### [GIVEN INFORMATION]
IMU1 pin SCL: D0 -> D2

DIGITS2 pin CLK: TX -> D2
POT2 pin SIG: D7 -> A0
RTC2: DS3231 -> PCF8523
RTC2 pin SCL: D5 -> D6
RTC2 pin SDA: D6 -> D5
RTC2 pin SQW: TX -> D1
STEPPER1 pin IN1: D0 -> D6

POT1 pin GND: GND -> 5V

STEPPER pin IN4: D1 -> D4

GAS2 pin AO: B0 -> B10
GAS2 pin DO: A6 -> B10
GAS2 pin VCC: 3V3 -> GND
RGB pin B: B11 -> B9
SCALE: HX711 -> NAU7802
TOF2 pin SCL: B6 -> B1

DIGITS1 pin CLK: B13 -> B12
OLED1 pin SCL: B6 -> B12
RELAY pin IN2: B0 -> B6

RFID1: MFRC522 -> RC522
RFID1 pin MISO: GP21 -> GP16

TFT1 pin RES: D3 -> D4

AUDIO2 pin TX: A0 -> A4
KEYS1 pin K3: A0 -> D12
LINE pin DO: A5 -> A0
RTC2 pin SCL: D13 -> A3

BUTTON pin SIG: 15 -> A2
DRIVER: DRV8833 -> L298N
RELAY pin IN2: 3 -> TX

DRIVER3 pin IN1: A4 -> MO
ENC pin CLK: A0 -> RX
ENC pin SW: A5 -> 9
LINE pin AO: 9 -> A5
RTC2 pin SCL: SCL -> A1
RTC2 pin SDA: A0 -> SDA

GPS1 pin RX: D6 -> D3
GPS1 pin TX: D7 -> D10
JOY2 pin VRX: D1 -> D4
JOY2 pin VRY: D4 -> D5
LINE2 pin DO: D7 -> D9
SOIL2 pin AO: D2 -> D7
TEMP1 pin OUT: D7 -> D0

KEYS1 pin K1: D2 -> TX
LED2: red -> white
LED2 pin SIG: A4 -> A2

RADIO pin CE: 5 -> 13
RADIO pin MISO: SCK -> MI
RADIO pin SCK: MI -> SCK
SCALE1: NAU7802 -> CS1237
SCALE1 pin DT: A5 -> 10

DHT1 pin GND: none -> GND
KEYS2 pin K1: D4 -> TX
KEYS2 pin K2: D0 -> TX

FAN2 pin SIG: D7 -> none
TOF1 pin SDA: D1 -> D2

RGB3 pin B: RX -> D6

### [REQUIRED ACTION]
Send back the complete listing, identical to the original in every line.

### [WORKED SOLUTION]
IMU1 pin SCL: D0 -> D2

DIGITS2 pin CLK: TX -> D2
POT2 pin SIG: D7 -> A0
RTC2: DS3231 -> PCF8523
RTC2 pin SCL: D5 -> D6
RTC2 pin SDA: D6 -> D5
RTC2 pin SQW: TX -> D1
STEPPER1 pin IN1: D0 -> D6

POT1 pin GND: GND -> 5V

STEPPER pin IN4: D1 -> D4

GAS2 pin AO: B0 -> B10
GAS2 pin DO: A6 -> B10
GAS2 pin VCC: 3V3 -> GND
RGB pin B: B11 -> B9
SCALE: HX711 -> NAU7802
TOF2 pin SCL: B6 -> B1

DIGITS1 pin CLK: B13 -> B12
OLED1 pin SCL: B6 -> B12
RELAY pin IN2: B0 -> B6

RFID1: MFRC522 -> RC522
RFID1 pin MISO: GP21 -> GP16

TFT1 pin RES: D3 -> D4

AUDIO2 pin TX: A0 -> A4
KEYS1 pin K3: A0 -> D12
LINE pin DO: A5 -> A0
RTC2 pin SCL: D13 -> A3

BUTTON pin SIG: 15 -> A2
DRIVER: DRV8833 -> L298N
RELAY pin IN2: 3 -> TX

DRIVER3 pin IN1: A4 -> MO
ENC pin CLK: A0 -> RX
ENC pin SW: A5 -> 9
LINE pin AO: 9 -> A5
RTC2 pin SCL: SCL -> A1
RTC2 pin SDA: A0 -> SDA

GPS1 pin RX: D6 -> D3
GPS1 pin TX: D7 -> D10
JOY2 pin VRX: D1 -> D4
JOY2 pin VRY: D4 -> D5
LINE2 pin DO: D7 -> D9
SOIL2 pin AO: D2 -> D7
TEMP1 pin OUT: D7 -> D0

KEYS1 pin K1: D2 -> TX
LED2: red -> white
LED2 pin SIG: A4 -> A2

RADIO pin CE: 5 -> 13
RADIO pin MISO: SCK -> MI
RADIO pin SCK: MI -> SCK
SCALE1: NAU7802 -> CS1237
SCALE1 pin DT: A5 -> 10

DHT1 pin GND: none -> GND
KEYS2 pin K1: D4 -> TX
KEYS2 pin K2: D0 -> TX

FAN2 pin SIG: D7 -> none
TOF1 pin SDA: D1 -> D2

RGB3 pin B: RX -> D6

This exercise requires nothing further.